▸ **WHAT YOU NEED TO DO**: As the answer, set down the lines below from the one containing "LDR201: GL5537 (N_16, VSS)" through the one containing "U205 pin out: J201/1 -> N_13", exactly and inclusively, and no others.

▸ **MATERIALS PROVIDED**:
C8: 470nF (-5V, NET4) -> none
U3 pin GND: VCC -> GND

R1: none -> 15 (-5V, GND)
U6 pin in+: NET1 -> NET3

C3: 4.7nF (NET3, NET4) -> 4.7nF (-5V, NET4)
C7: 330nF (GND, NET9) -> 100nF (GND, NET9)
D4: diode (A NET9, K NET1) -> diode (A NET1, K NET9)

...

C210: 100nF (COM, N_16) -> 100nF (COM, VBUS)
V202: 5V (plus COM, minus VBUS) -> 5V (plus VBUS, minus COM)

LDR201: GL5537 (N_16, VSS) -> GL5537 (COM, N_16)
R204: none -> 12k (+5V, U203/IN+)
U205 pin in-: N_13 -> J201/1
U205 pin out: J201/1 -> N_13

--

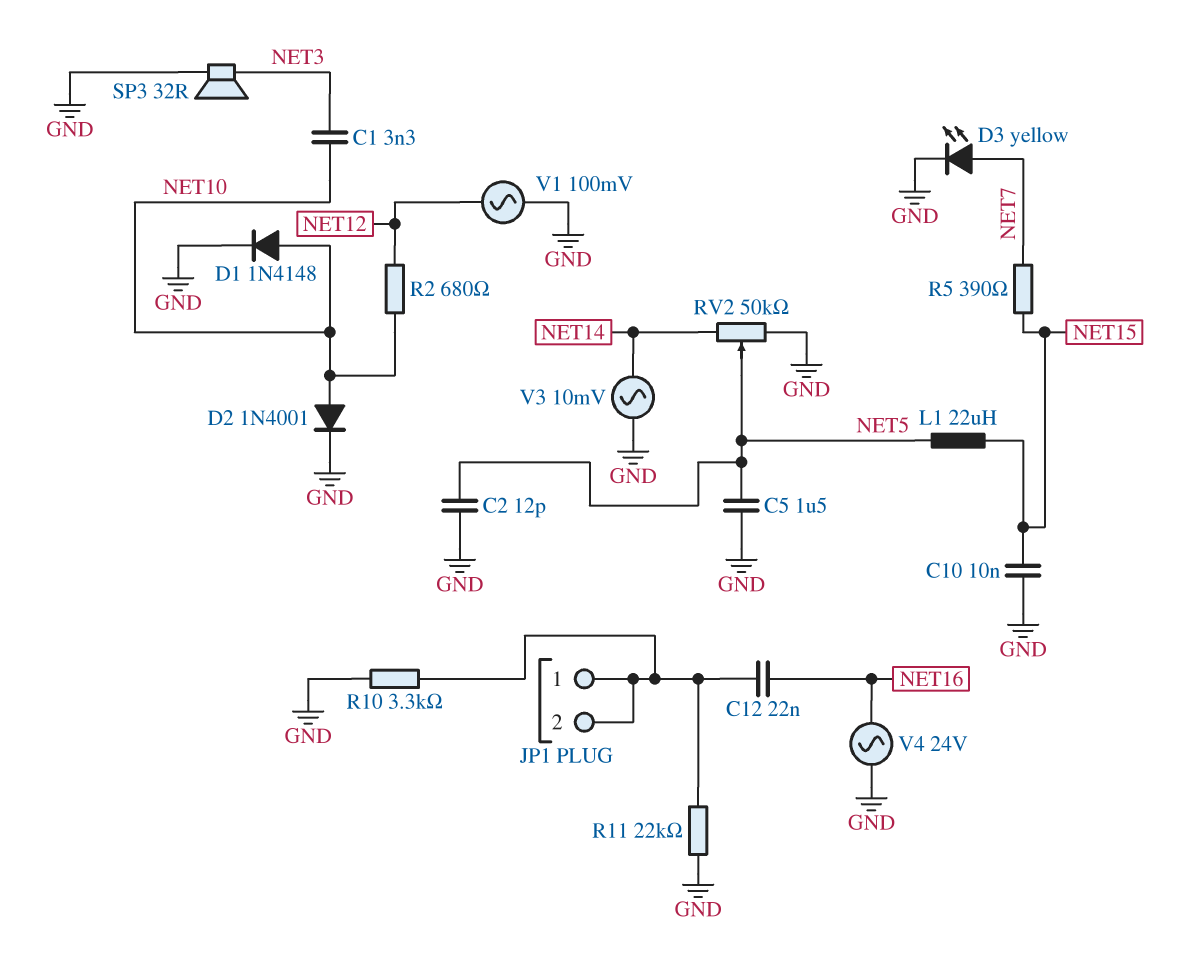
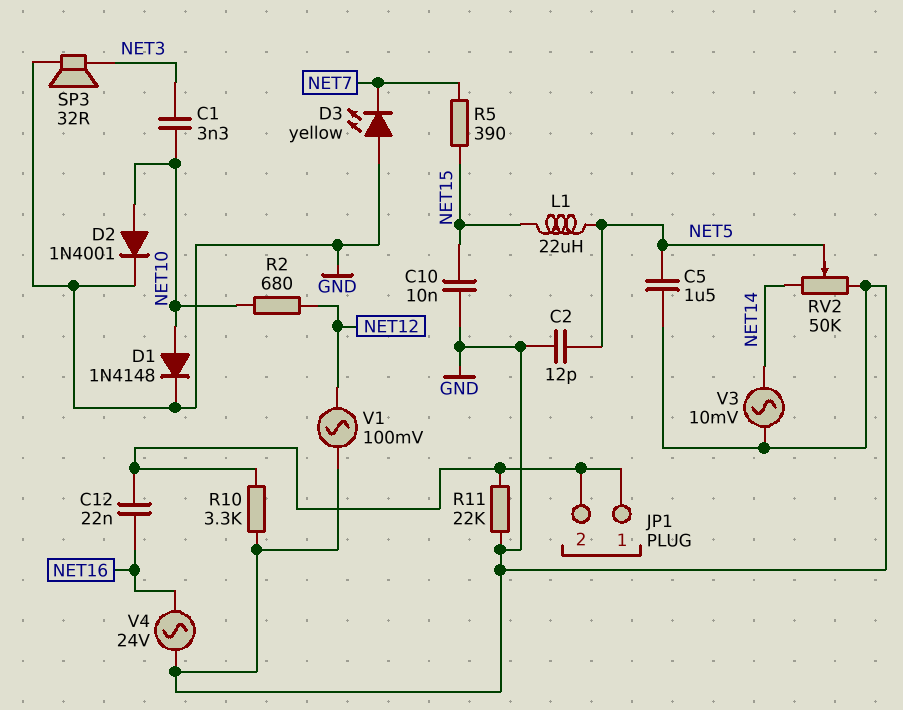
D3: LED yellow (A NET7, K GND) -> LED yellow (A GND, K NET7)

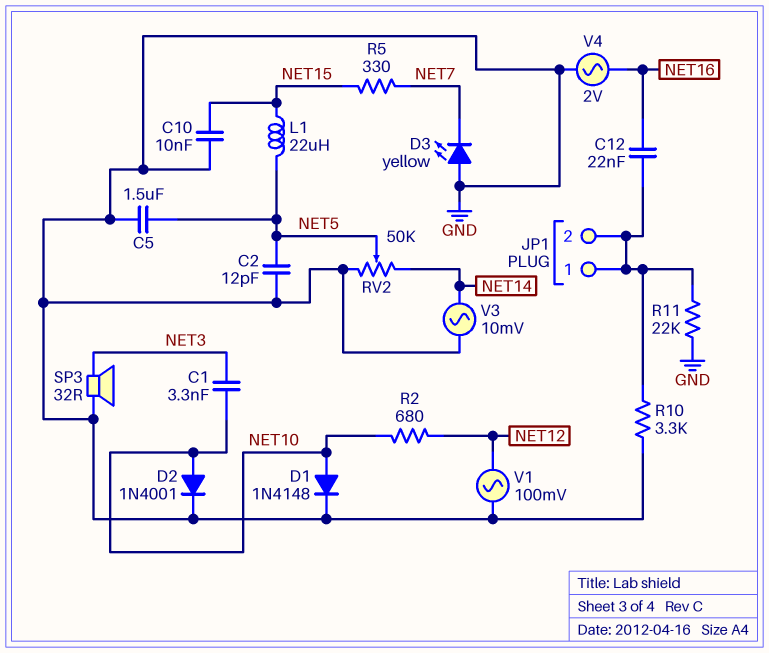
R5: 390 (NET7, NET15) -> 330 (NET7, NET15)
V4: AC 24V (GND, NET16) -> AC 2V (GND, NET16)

▸ **OUTPUT**:
LDR201: GL5537 (N_16, VSS) -> GL5537 (COM, N_16)
R204: none -> 12k (+5V, U203/IN+)
U205 pin in-: N_13 -> J201/1
U205 pin out: J201/1 -> N_13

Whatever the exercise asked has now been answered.